▶ [To do] List all lines in the material below that contain "candle".
[Input Boundary: Start]
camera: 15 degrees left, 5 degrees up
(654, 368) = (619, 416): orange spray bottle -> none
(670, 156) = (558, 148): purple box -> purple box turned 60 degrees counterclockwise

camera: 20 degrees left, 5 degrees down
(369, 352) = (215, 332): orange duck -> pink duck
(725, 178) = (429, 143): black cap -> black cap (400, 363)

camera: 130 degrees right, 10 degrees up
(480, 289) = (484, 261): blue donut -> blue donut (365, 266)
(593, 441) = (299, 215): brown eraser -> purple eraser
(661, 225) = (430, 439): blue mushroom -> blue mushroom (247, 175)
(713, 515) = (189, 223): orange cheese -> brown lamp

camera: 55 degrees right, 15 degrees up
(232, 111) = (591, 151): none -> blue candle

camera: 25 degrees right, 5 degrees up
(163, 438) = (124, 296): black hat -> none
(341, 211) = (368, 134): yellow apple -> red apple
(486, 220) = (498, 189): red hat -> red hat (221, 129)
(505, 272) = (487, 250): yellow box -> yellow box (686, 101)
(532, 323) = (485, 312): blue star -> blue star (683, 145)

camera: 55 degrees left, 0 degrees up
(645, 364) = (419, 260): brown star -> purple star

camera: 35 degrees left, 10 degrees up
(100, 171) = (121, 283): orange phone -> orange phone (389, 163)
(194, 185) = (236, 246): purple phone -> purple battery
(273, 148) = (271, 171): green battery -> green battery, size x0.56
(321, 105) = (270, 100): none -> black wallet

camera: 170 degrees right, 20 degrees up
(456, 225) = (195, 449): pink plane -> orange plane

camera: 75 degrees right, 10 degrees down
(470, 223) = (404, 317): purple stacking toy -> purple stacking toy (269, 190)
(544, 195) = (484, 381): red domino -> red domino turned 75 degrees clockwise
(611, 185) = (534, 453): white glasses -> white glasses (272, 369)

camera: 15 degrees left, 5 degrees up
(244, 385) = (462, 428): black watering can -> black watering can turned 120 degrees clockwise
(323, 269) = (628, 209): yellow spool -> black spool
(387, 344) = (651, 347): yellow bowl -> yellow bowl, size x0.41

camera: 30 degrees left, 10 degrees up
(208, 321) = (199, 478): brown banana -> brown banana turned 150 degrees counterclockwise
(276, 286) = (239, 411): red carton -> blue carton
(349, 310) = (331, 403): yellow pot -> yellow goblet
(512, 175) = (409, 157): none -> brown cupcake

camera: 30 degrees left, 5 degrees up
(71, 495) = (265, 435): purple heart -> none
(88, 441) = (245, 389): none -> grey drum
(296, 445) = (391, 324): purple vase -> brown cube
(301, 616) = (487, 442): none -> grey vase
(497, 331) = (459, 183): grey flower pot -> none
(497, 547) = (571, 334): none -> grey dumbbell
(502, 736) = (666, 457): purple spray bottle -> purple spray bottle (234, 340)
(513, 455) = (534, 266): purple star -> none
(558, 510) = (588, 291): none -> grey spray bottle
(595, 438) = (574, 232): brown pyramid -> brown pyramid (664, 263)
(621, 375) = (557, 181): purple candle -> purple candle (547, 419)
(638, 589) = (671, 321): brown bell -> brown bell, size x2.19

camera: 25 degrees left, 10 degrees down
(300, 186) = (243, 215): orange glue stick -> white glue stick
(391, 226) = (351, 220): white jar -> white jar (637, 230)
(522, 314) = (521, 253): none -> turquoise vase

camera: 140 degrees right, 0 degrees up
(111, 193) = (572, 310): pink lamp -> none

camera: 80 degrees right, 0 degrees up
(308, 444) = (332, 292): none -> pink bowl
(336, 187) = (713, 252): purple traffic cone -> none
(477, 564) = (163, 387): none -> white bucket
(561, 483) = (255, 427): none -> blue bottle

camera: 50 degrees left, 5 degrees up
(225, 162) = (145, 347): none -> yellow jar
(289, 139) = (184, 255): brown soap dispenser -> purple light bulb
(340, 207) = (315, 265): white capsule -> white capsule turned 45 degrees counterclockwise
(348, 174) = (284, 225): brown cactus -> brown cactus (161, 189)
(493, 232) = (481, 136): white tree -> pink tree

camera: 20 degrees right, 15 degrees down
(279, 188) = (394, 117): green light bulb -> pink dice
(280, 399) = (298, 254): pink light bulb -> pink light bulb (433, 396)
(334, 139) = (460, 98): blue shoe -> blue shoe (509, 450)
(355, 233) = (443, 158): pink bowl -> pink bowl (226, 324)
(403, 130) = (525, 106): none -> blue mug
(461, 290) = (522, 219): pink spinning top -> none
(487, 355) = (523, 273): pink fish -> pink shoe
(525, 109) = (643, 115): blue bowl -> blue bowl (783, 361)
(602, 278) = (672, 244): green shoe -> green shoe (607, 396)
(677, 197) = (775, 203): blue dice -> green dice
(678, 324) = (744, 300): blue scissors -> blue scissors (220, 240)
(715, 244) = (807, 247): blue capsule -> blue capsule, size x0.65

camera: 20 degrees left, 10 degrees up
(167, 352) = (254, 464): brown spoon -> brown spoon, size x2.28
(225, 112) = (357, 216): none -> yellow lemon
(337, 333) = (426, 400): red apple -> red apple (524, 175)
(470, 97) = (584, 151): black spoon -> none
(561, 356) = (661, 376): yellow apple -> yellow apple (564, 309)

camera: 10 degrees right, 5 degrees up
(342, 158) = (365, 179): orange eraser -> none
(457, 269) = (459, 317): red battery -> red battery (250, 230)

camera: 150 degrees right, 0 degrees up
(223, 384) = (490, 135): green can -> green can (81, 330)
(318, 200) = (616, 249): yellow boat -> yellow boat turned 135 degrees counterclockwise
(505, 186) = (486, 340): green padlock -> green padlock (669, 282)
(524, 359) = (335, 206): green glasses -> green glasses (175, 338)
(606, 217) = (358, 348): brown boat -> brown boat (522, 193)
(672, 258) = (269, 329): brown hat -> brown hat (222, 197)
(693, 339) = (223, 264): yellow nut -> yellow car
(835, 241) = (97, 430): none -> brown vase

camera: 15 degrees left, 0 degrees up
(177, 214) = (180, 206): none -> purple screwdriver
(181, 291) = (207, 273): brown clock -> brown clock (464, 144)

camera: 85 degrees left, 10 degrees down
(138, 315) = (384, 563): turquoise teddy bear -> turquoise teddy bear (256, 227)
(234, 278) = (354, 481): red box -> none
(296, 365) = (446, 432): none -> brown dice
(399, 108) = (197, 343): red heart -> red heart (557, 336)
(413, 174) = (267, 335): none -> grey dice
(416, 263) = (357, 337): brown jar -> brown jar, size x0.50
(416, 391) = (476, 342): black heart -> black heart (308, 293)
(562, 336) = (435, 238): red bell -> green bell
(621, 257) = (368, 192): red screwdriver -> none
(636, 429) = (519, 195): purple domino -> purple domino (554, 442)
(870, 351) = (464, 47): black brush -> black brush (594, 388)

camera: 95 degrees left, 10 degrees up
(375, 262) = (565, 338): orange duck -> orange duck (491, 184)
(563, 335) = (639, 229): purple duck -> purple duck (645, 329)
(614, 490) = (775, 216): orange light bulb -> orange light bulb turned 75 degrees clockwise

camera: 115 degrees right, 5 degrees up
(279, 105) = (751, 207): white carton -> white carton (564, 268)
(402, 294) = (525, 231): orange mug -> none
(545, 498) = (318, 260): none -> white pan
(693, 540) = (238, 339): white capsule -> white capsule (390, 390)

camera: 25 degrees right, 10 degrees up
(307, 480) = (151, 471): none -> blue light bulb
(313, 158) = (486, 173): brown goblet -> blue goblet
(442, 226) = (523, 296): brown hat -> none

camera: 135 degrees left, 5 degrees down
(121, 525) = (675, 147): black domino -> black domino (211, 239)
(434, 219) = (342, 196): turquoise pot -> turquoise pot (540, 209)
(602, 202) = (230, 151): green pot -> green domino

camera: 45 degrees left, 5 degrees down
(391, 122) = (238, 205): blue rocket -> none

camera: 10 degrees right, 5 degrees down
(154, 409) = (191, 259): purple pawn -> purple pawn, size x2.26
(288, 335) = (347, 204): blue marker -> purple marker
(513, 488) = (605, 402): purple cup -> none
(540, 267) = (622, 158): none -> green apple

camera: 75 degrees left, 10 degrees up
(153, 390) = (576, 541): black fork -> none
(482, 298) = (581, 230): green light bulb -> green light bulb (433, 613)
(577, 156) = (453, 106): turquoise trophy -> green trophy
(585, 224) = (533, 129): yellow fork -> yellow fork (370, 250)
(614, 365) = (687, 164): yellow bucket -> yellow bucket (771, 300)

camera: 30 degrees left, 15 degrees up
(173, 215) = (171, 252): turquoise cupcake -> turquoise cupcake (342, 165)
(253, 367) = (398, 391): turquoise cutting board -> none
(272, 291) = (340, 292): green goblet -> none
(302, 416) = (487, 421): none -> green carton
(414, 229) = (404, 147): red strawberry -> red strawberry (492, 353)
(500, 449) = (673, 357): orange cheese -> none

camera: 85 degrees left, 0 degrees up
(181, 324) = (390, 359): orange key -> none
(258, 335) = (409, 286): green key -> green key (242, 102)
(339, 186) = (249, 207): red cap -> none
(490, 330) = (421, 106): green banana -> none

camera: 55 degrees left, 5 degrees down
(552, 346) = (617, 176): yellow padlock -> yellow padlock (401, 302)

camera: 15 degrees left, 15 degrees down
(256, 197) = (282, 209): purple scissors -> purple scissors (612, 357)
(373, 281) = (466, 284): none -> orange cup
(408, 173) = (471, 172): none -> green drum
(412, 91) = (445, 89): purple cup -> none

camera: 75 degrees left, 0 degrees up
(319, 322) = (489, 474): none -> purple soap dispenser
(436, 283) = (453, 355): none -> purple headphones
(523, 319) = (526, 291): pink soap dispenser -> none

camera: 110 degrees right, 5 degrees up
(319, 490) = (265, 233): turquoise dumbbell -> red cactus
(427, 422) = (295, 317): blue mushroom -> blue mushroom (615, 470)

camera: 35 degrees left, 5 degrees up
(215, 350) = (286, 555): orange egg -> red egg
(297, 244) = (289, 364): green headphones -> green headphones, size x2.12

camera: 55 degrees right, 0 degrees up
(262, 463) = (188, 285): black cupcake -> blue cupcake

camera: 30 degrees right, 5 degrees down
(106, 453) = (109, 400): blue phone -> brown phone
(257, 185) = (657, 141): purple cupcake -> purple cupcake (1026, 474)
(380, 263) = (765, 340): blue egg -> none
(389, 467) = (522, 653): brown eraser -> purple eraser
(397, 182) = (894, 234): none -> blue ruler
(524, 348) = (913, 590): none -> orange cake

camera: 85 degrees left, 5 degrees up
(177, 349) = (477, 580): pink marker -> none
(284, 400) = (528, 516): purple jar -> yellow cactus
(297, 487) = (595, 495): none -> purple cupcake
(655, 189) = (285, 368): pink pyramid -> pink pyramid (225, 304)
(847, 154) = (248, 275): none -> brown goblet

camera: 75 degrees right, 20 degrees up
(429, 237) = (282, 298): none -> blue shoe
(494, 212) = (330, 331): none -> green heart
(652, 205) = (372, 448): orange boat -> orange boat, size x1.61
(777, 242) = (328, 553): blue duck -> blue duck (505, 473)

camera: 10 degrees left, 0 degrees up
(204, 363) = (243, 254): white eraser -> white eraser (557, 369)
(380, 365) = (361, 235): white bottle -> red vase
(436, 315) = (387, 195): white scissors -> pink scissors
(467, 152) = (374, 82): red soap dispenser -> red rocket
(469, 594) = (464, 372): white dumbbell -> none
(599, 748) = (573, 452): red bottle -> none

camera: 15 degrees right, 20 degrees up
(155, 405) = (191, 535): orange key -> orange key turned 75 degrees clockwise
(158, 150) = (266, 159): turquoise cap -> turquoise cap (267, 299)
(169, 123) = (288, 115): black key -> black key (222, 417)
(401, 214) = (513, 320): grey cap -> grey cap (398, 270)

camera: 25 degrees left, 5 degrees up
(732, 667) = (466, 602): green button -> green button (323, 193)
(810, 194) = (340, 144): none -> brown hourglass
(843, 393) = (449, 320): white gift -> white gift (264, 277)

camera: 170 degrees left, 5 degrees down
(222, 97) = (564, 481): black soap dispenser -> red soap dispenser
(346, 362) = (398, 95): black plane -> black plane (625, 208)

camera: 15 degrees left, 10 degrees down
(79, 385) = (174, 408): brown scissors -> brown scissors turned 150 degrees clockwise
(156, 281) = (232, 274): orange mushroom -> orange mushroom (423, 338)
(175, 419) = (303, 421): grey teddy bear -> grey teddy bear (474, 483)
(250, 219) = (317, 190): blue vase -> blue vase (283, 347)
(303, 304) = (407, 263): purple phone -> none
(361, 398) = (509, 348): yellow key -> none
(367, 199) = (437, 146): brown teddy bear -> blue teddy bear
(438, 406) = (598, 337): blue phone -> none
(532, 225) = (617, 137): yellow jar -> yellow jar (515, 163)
[Input Boundary: End]
▶ [Written answer]
(232, 111) = (591, 151): none -> blue candle
(621, 375) = (557, 181): purple candle -> purple candle (547, 419)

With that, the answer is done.